• Aim of the task
Reproduce every line of the listing below character for character, omitting any pictures from your answer.
__________
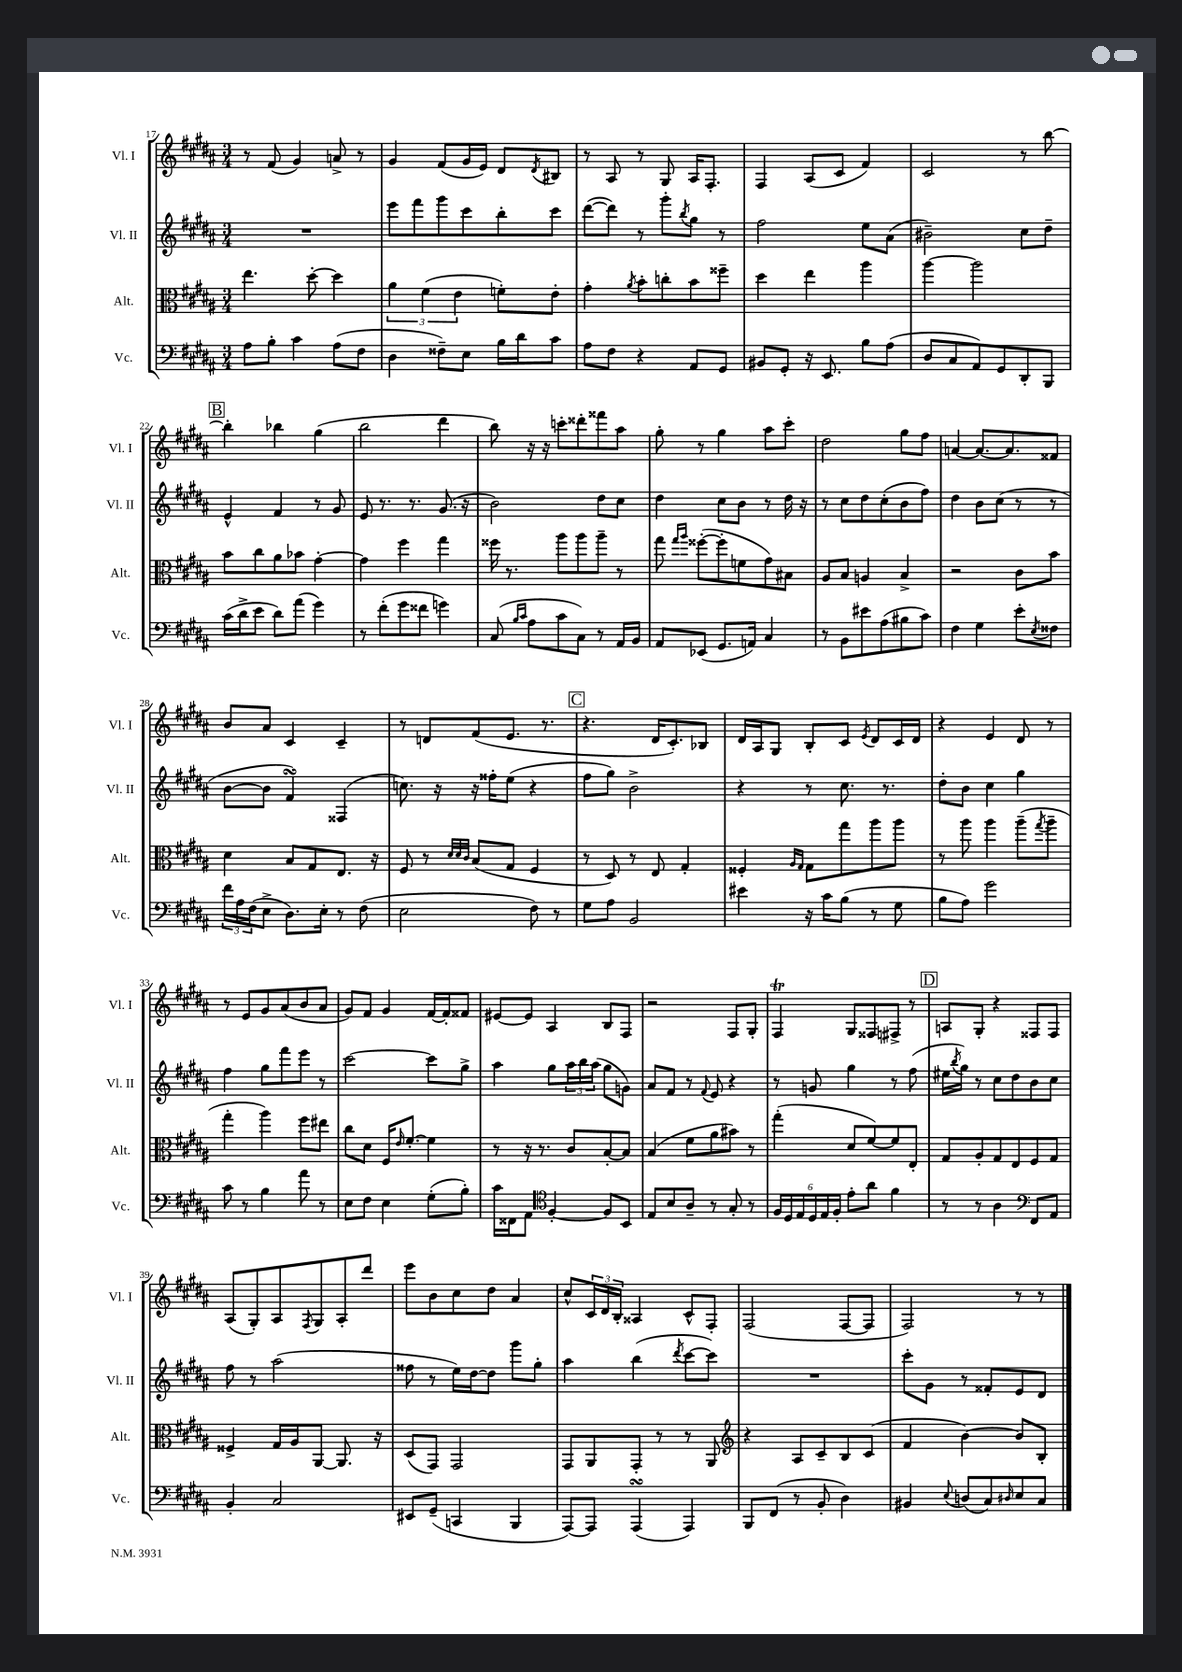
<<
\new StaffGroup <<
\new Staff = "s0" \with { instrumentName = "Vl. I" shortInstrumentName = "Vl. I" } {
    \clef treble \key b \major \numericTimeSignature \time 3/4
    r8 fis'8( gis'4) a'8-> r8 |
    gis'4 fis'8( gis'16 e'16) dis'8 \acciaccatura { dis'8 } bis8 |
    r8 ais8 r8 gis8 ais16 fis8.-. |
    fis4 ais8( cis'8 fis'4) |
    cis'2 r8 b''8~ |
    \mark \markup { \box "B" } b''4-. bes''4 gis''4( |
    b''2 dis'''4 |
    b''8) r16 r16 c'''8-. disis'''8-. fisis'''8 ais''8 |
    gis''8-. r8 gis''4 ais''8 cis'''8-. |
    dis''2 gis''8 fis''8 |
    a'4~ a'8.~ a'8. fisis'8 |
    b'8 ais'8 cis'4 cis'4-- |
    r8 d'8 fis'8( e'8. r8. |
    \mark \markup { \box "C" } r4. dis'16 cis'8.-.) bes8 |
    dis'16 ais16 gis8 b8-. cis'8 \acciaccatura { e'8 } dis'8 cis'16 dis'16 |
    r4 e'4 dis'8 r8 |
    r8 e'8 gis'8 ais'8( b'8 ais'8 |
    gis'8) fis'8 gis'4 fis'16~ fis'16-. fisis'8 |
    eis'8~ eis'8 ais4 b8 fis8 |
    r2 fis8 gis8-. |
    fis4\trill gis8 fisis8 fis8-> r8 |
    \mark \markup { \box "D" } a8 gis8-. r4 fisis8 fisis8 |
    ais8( gis8-.) ais8 \acciaccatura { fis8 } gis8 ais8-. dis'''8 |
    e'''8 b'8 cis''8 dis''8 ais'4 |
    cis''8-^ \tuplet 3/2 { cis'16 dis'16 b16-. } aisis4 cis'8-^ fis8-. |
    fis2( fis8~ fis8 |
    fis2) r8 r8 \bar "|." |
}
\new Staff = "s1" \with { instrumentName = "Vl. II" shortInstrumentName = "Vl. II" } {
    \clef treble \key b \major \numericTimeSignature \time 3/4
    R2. |
    e'''8 fis'''8 gis'''8 cis'''8 b''8-. cis'''8 |
    dis'''8~( dis'''8) r8 gis'''8-. \acciaccatura { b''8 } gis''8 r8 |
    fis''2 e''8 ais'8( |
    bis'2--) cis''8 dis''8-- |
    \mark \markup { \box "B" } e'4-^ fis'4 r8 gis'8 |
    e'8 r8. r8. gis'8.( r16 |
    b'2) dis''8 cis''8 |
    dis''4 cis''8 b'8 r8 dis''16 r16 |
    r8 cis''8 dis''8 cis''8-.( b'8 fis''8) |
    dis''4 b'8 cis''8( r8 r8 |
    b'8~ b'8 fis'4\turn) fisis4( |
    c''8.) r16 r16 fisis''16-. e''8( r4 |
    \mark \markup { \box "C" } fis''8 gis''8) b'2-> |
    r4 r8 cis''8. r8. |
    dis''8-. b'8 cis''4 gis''4 |
    fis''4 gis''8 fis'''8 e'''8 r8 |
    cis'''2~ cis'''8 gis''8-> |
    ais''4 gis''8 \tuplet 3/2 { ais''16 b''16 ais''16( } gis''8 g'8) |
    ais'8 fis'8 r8 \appoggiatura { fis'8 } e'8 r4 |
    r8 g'8 gis''4 r8 fis''8( |
    \mark \markup { \box "D" } eis''16 \acciaccatura { b''8 } gis''16) r8 cis''8 dis''8 b'8 cis''8 |
    fis''8 r8 ais''2( |
    fisis''8 r8 e''16) dis''16~ dis''8 gis'''8 gis''8-. |
    ais''4 b''4( \acciaccatura { dis'''8 } cis'''8~ cis'''8) |
    R2. |
    cis'''8-. gis'8 r8 fisis'8-. e'8 dis'8 \bar "|." |
}
\new Staff = "s2" \with { instrumentName = "Alt." shortInstrumentName = "Alt." } {
    \clef alto \key b \major \numericTimeSignature \time 3/4
    e''4. dis''8~-. dis''4 |
    \tuplet 3/2 { ais'4 fis'4( e'4 } f'8-.) e'8-. |
    gis'4-. \acciaccatura { ais'8 } b'8-. c''8-. b'8 fisis''8-- |
    dis''4 e''4 ais''4 |
    ais''4~ ais''2 |
    \mark \markup { \box "B" } b'8 cis''8 ais'8 bes'8 gis'4~-. |
    gis'4 fis''4 gis''4 |
    fisis''16 r8. ais''8 ais''8 ais''8-- r8 |
    gis''8 \grace { gis''16 ais''16 } fisis''8~-.( fisis''8-. f'8 gis'8) bis8 |
    ais8 b8 a4 b4-> |
    r2 cis'8 b'8 |
    dis'4 b8 gis8 e8. r16 |
    fis8 r8 \grace { dis'32 dis'32 cis'32 } b8( gis8 fis4 |
    \mark \markup { \box "C" } r8 dis8) r8 e8 gis4-. |
    fisis4-. \grace { ais16 gis16 } gis8 gis''8 ais''8 ais''8 |
    r8 ais''8 ais''4 ais''8--( \acciaccatura { gis''8 } ais''8-- |
    gis''4-. ais''4) fis''8 eis''8 |
    cis''8 dis'8 fis16 \grace { e'16 } fis'8.~-. fis'4 |
    r8 r16 r8. cis'8 b8~-. b8 |
    b4( fis'8 ais'8 bis'8) r8 |
    gis''4-.( dis'8 fis'8~) fis'8 e8-. |
    \mark \markup { \box "D" } gis8 ais8-. gis8 e8 fis8 gis8 |
    fisis4-> gis16 ais16 ais,8~ ais,8. r16 |
    dis8( gis,8) gis,2 |
    gis,8 ais,8 gis,8-. r8 r8 ais,8 |
    \clef treble r4 ais8 cis'8-- b8 cis'8( |
    fis'4 b'4~) b'8 b8-. \bar "|." |
}
\new Staff = "s3" \with { instrumentName = "Vc." shortInstrumentName = "Vc." } {
    \clef bass \key b \major \numericTimeSignature \time 3/4
    ais8 b8-. cis'4 ais8( fis8 |
    dis4 fisis8--) e8 b16 dis'16 cis'8 |
    ais8 fis8 r4 ais,8 gis,8 |
    bis,8 gis,8-. r16 e,8. b8 ais8( |
    dis8 cis8 ais,8) gis,8 dis,8-. b,,8 |
    \mark \markup { \box "B" } cis'16( dis'16-> e'8 dis'8) ais'8( gis'4) |
    r8 fis'8-.( gis'8 fisis'8 g'4) |
    cis8( \grace { b16 cis'16 } ais8 cis'8 cis8) r8 ais,16 b,16 |
    ais,8 ees,8( gis,8. a,16) cis4 |
    r8 b,8 eis'8 ais8( bis8 cis'8) |
    fis4 gis4 e'8-. \acciaccatura { e8 } fisis8 |
    \tuplet 3/2 { fis'16 ais16 fis16( } e8-> dis8.) e16-. r8 fis8( |
    e2 fis8) r8 |
    \mark \markup { \box "C" } gis8 ais8 b,2 |
    eis'4 r16 cis'16 b8( r8 gis8 |
    b8 ais8) gis'2 |
    cis'8 r8 b4 ais'8 r8 |
    e8 fis8 e4 gis8-.( b8-.) |
    cis'16 fisis,16 ais,8 \clef tenor fis4~-. fis8 b,8 |
    e8 b8 ais8-- r8 gis8-. r8 |
    \tuplet 6/4 { fis16 dis16 e16 dis16 e16 fis16-. } e'8-. ais'8 fis'4 |
    \mark \markup { \box "D" } r8 r8 ais4 \clef bass fis,8 ais,8 |
    b,4-. cis2 |
    eis,8 gis,8--( c,4 b,,4 |
    ais,,8~) ais,,8 ais,,4\turn( ais,,4) |
    b,,8 fis,8( r8 b,8-. dis4) |
    bis,4 \appoggiatura { e8 } d8( cis8) \grace { dis16 } e8 cis8 \bar "|." |
}
>>
>>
__________
• Response to the task
<<
\new StaffGroup <<
\new Staff = "s0" \with { instrumentName = "Vl. I" shortInstrumentName = "Vl. I" } {
    \clef treble \key b \major \numericTimeSignature \time 3/4
    r8 fis'8( gis'4) a'8-> r8 |
    gis'4 fis'8( gis'16 e'16) dis'8 \acciaccatura { dis'8 } bis8 |
    r8 ais8 r8 gis8 ais16 fis8.-. |
    fis4 ais8( cis'8 fis'4) |
    cis'2 r8 b''8~ |
    \mark \markup { \box "B" } b''4-. bes''4 gis''4( |
    b''2 dis'''4 |
    b''8) r16 r16 c'''8-. disis'''8-. fisis'''8 ais''8 |
    gis''8-. r8 gis''4 ais''8 cis'''8-. |
    dis''2 gis''8 fis''8 |
    a'4~ a'8.~ a'8. fisis'8 |
    b'8 ais'8 cis'4 cis'4-- |
    r8 d'8 fis'8( e'8. r8. |
    \mark \markup { \box "C" } r4. dis'16 cis'8.-.) bes8 |
    dis'16 ais16 gis8 b8-. cis'8 \acciaccatura { e'8 } dis'8 cis'16 dis'16 |
    r4 e'4 dis'8 r8 |
    r8 e'8 gis'8 ais'8( b'8 ais'8 |
    gis'8) fis'8 gis'4 fis'16~ fis'16-. fisis'8 |
    eis'8~ eis'8 ais4 b8 fis8 |
    r2 fis8 gis8-. |
    fis4\trill gis8 fisis8 fis8-> r8 |
    \mark \markup { \box "D" } a8 gis8-. r4 fisis8 fisis8 |
    ais8( gis8-.) ais8 \acciaccatura { fis8 } gis8 ais8-. dis'''8 |
    e'''8 b'8 cis''8 dis''8 ais'4 |
    cis''8-^ \tuplet 3/2 { cis'16 dis'16 b16-. } aisis4 cis'8-^ fis8-. |
    fis2( fis8~ fis8 |
    fis2) r8 r8 \bar "|." |
}
\new Staff = "s1" \with { instrumentName = "Vl. II" shortInstrumentName = "Vl. II" } {
    \clef treble \key b \major \numericTimeSignature \time 3/4
    R2. |
    e'''8 fis'''8 gis'''8 cis'''8 b''8-. cis'''8 |
    dis'''8~( dis'''8) r8 gis'''8-. \acciaccatura { b''8 } gis''8 r8 |
    fis''2 e''8 ais'8( |
    bis'2--) cis''8 dis''8-- |
    \mark \markup { \box "B" } e'4-^ fis'4 r8 gis'8 |
    e'8 r8. r8. gis'8.( r16 |
    b'2) dis''8 cis''8 |
    dis''4 cis''8 b'8 r8 dis''16 r16 |
    r8 cis''8 dis''8 cis''8-.( b'8 fis''8) |
    dis''4 b'8 cis''8( r8 r8 |
    b'8~ b'8 fis'4\turn) fisis4( |
    c''8.) r16 r16 fisis''16-. e''8( r4 |
    \mark \markup { \box "C" } fis''8 gis''8) b'2-> |
    r4 r8 cis''8. r8. |
    dis''8-. b'8 cis''4 gis''4 |
    fis''4 gis''8 fis'''8 e'''8 r8 |
    cis'''2~ cis'''8 gis''8-> |
    ais''4 gis''8 \tuplet 3/2 { ais''16 b''16 ais''16( } gis''8 g'8) |
    ais'8 fis'8 r8 \appoggiatura { fis'8 } e'8 r4 |
    r8 g'8 gis''4 r8 fis''8( |
    \mark \markup { \box "D" } eis''16 \acciaccatura { b''8 } gis''16) r8 cis''8 dis''8 b'8 cis''8 |
    fis''8 r8 ais''2( |
    fisis''8 r8 e''16) dis''16~ dis''8 gis'''8 gis''8-. |
    ais''4 b''4( \acciaccatura { dis'''8 } cis'''8~ cis'''8) |
    R2. |
    cis'''8-. gis'8 r8 fisis'8-. e'8 dis'8 \bar "|." |
}
\new Staff = "s2" \with { instrumentName = "Alt." shortInstrumentName = "Alt." } {
    \clef alto \key b \major \numericTimeSignature \time 3/4
    e''4. dis''8~-. dis''4 |
    \tuplet 3/2 { ais'4 fis'4( e'4 } f'8-.) e'8-. |
    gis'4-. \acciaccatura { ais'8 } b'8-. c''8-. b'8 fisis''8-- |
    dis''4 e''4 ais''4 |
    ais''4~ ais''2 |
    \mark \markup { \box "B" } b'8 cis''8 ais'8 bes'8 gis'4~-. |
    gis'4 fis''4 gis''4 |
    fisis''16 r8. ais''8 ais''8 ais''8-- r8 |
    gis''8 \grace { gis''16 ais''16 } fisis''8~-.( fisis''8-. f'8 gis'8) bis8 |
    ais8 b8 a4 b4-> |
    r2 cis'8 b'8 |
    dis'4 b8 gis8 e8. r16 |
    fis8 r8 \grace { dis'32 dis'32 cis'32 } b8( gis8 fis4 |
    \mark \markup { \box "C" } r8 dis8) r8 e8 gis4-. |
    fisis4-. \grace { ais16 gis16 } gis8 gis''8 ais''8 ais''8 |
    r8 ais''8 ais''4 ais''8--( \acciaccatura { gis''8 } ais''8-- |
    gis''4-. ais''4) fis''8 eis''8 |
    cis''8 dis'8 fis16 \grace { e'16 } fis'8.~-. fis'4 |
    r8 r16 r8. cis'8 b8~-. b8 |
    b4( fis'8 ais'8 bis'8) r8 |
    gis''4-.( dis'8 fis'8~) fis'8 e8-. |
    \mark \markup { \box "D" } gis8 ais8-. gis8 e8 fis8 gis8 |
    fisis4-> gis16 ais16 ais,8~ ais,8. r16 |
    dis8( gis,8) gis,2 |
    gis,8 ais,8 gis,8-. r8 r8 ais,8 |
    \clef treble r4 ais8 cis'8-- b8 cis'8( |
    fis'4 b'4~) b'8 b8-. \bar "|." |
}
\new Staff = "s3" \with { instrumentName = "Vc." shortInstrumentName = "Vc." } {
    \clef bass \key b \major \numericTimeSignature \time 3/4
    ais8 b8-. cis'4 ais8( fis8 |
    dis4 fisis8--) e8 b16 dis'16 cis'8 |
    ais8 fis8 r4 ais,8 gis,8 |
    bis,8 gis,8-. r16 e,8. b8 ais8( |
    dis8 cis8 ais,8) gis,8 dis,8-. b,,8 |
    \mark \markup { \box "B" } cis'16( dis'16-> e'8 dis'8) ais'8( gis'4) |
    r8 fis'8-.( gis'8 fisis'8 g'4) |
    cis8( \grace { b16 cis'16 } ais8 cis'8 cis8) r8 ais,16 b,16 |
    ais,8 ees,8( gis,8. a,16) cis4 |
    r8 b,8 eis'8 ais8( bis8 cis'8) |
    fis4 gis4 e'8-. \acciaccatura { e8 } fisis8 |
    \tuplet 3/2 { fis'16 ais16 fis16( } e8-> dis8.) e16-. r8 fis8( |
    e2 fis8) r8 |
    \mark \markup { \box "C" } gis8 ais8 b,2 |
    eis'4 r16 cis'16 b8( r8 gis8 |
    b8 ais8) gis'2 |
    cis'8 r8 b4 ais'8 r8 |
    e8 fis8 e4 gis8-.( b8-.) |
    cis'16 fisis,16 ais,8 \clef tenor fis4~-. fis8 b,8 |
    e8 b8 ais8-- r8 gis8-. r8 |
    \tuplet 6/4 { fis16 dis16 e16 dis16 e16 fis16-. } e'8-. ais'8 fis'4 |
    \mark \markup { \box "D" } r8 r8 ais4 \clef bass fis,8 ais,8 |
    b,4-. cis2 |
    eis,8 gis,8--( c,4 b,,4 |
    ais,,8~) ais,,8 ais,,4\turn( ais,,4) |
    b,,8 fis,8( r8 b,8-. dis4) |
    bis,4 \appoggiatura { e8 } d8( cis8) \grace { dis16 } e8 cis8 \bar "|." |
}
>>
>>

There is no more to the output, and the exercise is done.